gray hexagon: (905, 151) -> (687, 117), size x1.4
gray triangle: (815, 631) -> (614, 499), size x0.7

--

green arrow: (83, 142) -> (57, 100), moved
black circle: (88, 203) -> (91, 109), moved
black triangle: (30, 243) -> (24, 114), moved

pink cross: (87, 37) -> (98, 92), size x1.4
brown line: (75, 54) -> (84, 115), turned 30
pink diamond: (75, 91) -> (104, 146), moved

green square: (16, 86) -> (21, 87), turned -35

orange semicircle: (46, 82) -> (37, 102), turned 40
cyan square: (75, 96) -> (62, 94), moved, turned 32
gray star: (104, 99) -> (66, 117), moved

==

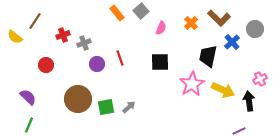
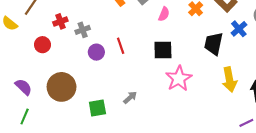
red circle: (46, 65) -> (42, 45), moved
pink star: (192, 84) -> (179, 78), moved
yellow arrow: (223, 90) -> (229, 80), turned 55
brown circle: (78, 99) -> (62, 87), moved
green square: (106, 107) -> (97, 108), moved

Try it:
In the entries above, find the line with "gray hexagon: (905, 151)" and the line with "gray triangle: (815, 631)", then set down exactly those two and every line between them, nothing else.

Answer to this task:
gray hexagon: (905, 151) -> (687, 117), size x1.4
gray triangle: (815, 631) -> (614, 499), size x0.7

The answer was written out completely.